The task:
Say how many lines of the material include "shortest". Give the number without any other text.

Records for the task:
+ + +
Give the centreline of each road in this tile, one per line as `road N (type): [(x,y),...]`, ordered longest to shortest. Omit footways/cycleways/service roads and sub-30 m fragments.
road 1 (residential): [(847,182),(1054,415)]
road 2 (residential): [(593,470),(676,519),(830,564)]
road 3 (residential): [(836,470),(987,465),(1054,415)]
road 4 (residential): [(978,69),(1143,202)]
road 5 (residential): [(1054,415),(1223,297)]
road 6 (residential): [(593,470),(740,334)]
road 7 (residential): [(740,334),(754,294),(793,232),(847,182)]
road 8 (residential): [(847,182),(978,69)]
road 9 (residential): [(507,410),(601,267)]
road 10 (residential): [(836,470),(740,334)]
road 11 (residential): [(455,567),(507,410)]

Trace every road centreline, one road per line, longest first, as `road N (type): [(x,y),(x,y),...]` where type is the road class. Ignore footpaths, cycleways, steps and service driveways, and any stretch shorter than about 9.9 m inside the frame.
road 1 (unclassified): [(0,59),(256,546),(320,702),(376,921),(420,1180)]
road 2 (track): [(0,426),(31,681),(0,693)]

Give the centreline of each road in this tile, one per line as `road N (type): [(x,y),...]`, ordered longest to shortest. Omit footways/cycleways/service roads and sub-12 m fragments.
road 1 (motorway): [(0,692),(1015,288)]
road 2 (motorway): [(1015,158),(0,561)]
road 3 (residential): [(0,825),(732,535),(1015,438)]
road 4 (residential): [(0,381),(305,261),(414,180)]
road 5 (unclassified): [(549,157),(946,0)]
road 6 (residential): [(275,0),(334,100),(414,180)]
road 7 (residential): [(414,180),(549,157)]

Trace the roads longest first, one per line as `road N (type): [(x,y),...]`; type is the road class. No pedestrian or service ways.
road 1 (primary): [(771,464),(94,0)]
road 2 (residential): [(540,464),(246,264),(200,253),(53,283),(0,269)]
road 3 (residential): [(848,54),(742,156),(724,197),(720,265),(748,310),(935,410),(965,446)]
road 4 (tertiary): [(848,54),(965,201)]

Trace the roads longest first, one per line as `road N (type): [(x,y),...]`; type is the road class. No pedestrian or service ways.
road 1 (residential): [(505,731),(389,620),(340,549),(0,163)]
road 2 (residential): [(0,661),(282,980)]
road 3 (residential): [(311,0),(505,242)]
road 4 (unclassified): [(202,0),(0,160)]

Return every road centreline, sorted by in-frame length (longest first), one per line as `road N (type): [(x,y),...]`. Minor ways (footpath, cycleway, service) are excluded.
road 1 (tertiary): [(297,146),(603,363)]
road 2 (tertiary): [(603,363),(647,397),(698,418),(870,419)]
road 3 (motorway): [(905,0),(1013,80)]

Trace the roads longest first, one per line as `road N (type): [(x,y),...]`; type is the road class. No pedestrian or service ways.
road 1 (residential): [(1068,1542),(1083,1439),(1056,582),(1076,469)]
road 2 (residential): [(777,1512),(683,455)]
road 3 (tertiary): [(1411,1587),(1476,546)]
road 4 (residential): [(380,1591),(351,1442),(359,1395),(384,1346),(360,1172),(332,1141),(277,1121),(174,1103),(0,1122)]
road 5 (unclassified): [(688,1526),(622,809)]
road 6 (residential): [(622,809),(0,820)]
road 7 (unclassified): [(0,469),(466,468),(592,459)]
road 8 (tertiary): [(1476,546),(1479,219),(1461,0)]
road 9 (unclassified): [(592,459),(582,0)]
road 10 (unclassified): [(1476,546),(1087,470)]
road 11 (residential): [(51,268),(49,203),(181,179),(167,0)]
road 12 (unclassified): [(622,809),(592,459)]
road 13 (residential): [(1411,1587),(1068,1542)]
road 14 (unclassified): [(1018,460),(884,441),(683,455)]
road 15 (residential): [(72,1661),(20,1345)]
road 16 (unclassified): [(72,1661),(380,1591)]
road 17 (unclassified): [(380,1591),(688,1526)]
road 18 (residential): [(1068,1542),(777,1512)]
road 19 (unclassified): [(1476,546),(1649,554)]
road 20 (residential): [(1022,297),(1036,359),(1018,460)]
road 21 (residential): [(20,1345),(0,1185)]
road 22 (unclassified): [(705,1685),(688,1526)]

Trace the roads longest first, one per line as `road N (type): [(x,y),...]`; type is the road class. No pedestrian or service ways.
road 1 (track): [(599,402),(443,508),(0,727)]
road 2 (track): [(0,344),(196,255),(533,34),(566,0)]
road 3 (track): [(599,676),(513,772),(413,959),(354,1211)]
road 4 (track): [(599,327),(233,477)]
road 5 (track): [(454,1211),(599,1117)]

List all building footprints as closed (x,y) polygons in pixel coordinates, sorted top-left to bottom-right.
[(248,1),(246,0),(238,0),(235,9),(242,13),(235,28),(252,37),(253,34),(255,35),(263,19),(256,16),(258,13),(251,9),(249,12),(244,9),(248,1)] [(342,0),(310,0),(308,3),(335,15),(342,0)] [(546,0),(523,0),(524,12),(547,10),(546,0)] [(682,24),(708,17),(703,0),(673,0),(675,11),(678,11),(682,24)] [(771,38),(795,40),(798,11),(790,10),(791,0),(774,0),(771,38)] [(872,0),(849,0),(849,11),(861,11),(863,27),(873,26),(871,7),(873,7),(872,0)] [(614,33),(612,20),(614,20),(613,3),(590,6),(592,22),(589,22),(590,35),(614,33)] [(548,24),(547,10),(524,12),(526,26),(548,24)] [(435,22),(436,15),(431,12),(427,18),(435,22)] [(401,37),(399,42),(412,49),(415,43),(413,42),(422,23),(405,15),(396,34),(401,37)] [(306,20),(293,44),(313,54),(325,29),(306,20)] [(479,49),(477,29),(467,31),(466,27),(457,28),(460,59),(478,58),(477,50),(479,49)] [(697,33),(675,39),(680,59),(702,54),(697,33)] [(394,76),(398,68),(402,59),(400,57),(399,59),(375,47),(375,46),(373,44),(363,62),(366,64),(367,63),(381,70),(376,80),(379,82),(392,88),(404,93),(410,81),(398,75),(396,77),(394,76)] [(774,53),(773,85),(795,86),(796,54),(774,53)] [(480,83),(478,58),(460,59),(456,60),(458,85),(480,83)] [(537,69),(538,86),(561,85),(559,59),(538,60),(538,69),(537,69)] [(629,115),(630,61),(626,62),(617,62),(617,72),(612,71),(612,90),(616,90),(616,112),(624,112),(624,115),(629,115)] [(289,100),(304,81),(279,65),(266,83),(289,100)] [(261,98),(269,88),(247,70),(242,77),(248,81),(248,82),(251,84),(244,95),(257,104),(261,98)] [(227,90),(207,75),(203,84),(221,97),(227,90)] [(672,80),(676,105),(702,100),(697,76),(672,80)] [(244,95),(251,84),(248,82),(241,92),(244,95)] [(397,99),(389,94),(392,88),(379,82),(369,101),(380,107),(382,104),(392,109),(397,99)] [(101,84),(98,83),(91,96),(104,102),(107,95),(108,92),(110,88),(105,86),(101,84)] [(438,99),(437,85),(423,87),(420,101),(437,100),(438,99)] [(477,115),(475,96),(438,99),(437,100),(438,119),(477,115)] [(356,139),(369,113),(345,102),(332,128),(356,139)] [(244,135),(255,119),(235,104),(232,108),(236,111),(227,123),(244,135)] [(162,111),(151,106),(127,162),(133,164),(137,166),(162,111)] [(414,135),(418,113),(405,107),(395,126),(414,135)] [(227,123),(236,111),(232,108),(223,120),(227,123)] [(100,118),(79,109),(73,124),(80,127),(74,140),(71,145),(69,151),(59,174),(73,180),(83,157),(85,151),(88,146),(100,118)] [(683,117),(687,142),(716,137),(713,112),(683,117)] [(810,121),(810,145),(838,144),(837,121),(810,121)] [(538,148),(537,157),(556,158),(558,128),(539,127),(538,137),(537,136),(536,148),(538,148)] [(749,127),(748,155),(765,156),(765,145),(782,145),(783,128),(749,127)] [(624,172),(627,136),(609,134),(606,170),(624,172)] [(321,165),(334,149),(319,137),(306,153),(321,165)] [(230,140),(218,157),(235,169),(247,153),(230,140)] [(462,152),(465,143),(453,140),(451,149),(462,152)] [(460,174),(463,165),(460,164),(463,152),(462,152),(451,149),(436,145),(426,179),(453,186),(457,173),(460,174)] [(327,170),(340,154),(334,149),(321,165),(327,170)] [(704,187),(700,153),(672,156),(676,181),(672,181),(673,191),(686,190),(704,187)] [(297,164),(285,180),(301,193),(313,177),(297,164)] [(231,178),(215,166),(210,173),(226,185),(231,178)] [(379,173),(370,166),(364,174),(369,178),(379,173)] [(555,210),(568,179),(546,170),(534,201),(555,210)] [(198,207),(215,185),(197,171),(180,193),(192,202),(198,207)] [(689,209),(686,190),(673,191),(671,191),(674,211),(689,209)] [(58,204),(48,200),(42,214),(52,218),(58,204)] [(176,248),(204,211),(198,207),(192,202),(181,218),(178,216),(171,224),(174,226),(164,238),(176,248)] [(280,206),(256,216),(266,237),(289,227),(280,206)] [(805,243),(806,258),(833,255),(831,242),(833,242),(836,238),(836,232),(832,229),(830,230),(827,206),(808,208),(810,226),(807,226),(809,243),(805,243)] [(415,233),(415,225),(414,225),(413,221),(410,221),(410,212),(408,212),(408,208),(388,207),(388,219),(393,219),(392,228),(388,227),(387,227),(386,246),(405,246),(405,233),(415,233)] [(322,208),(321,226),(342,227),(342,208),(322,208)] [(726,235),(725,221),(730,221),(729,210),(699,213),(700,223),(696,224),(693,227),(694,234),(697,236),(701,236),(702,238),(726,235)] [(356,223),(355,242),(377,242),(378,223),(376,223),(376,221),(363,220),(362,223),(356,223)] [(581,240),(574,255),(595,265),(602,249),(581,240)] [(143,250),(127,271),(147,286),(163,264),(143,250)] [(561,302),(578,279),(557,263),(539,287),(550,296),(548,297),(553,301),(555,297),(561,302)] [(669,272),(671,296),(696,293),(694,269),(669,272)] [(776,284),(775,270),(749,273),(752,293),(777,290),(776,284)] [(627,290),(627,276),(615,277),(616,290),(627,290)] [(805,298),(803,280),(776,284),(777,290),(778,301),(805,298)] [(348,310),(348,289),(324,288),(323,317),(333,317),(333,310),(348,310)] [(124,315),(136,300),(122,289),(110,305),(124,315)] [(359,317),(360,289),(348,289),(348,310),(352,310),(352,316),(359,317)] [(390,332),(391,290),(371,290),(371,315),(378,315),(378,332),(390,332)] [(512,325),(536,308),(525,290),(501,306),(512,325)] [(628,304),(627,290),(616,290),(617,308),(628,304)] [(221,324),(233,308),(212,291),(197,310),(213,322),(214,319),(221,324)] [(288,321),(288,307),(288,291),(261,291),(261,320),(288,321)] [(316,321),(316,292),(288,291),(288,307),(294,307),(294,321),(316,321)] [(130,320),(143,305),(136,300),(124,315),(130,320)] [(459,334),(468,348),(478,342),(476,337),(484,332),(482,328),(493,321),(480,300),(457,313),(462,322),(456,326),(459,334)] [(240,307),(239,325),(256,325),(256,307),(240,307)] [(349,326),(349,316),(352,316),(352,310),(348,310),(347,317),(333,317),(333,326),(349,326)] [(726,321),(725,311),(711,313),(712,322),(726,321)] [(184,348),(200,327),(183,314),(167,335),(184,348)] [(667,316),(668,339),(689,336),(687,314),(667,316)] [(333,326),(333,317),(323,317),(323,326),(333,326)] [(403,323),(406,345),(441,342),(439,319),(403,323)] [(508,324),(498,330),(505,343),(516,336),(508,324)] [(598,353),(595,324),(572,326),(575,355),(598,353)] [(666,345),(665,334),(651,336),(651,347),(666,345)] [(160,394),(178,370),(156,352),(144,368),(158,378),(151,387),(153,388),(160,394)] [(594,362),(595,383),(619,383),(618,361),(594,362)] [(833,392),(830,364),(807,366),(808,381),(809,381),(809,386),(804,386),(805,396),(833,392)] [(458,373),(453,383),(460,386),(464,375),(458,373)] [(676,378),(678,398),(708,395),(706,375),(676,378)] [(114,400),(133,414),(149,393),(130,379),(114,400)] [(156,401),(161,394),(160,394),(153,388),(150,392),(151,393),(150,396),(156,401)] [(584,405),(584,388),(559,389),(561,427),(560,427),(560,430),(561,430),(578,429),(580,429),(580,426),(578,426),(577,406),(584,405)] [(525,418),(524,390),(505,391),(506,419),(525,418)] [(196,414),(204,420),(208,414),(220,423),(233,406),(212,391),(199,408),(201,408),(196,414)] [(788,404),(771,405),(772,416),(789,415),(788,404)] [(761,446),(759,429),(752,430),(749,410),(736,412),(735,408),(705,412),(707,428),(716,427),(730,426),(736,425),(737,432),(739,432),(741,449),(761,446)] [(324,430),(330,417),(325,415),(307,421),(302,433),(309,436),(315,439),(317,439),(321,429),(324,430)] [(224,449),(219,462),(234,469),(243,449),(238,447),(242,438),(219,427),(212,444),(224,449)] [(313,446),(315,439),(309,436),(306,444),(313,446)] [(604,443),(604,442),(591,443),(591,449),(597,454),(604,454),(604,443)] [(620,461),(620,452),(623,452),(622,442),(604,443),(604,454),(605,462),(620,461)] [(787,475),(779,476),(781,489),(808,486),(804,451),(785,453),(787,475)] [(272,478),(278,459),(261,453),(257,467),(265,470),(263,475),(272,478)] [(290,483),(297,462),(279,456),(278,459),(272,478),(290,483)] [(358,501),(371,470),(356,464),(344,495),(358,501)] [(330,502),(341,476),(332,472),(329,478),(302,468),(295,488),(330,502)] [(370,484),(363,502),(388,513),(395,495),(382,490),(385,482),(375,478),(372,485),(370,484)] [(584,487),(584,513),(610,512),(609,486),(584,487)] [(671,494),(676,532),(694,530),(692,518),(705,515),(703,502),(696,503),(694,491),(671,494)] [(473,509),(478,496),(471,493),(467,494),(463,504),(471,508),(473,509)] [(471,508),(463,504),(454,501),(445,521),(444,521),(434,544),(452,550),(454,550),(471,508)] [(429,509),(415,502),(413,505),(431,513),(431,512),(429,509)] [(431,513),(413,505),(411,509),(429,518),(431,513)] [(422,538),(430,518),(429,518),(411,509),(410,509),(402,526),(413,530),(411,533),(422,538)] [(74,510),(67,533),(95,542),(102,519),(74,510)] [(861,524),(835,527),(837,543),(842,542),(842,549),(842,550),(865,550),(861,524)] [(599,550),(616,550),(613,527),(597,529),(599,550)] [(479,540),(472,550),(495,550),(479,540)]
+ + +
Response to this task:
2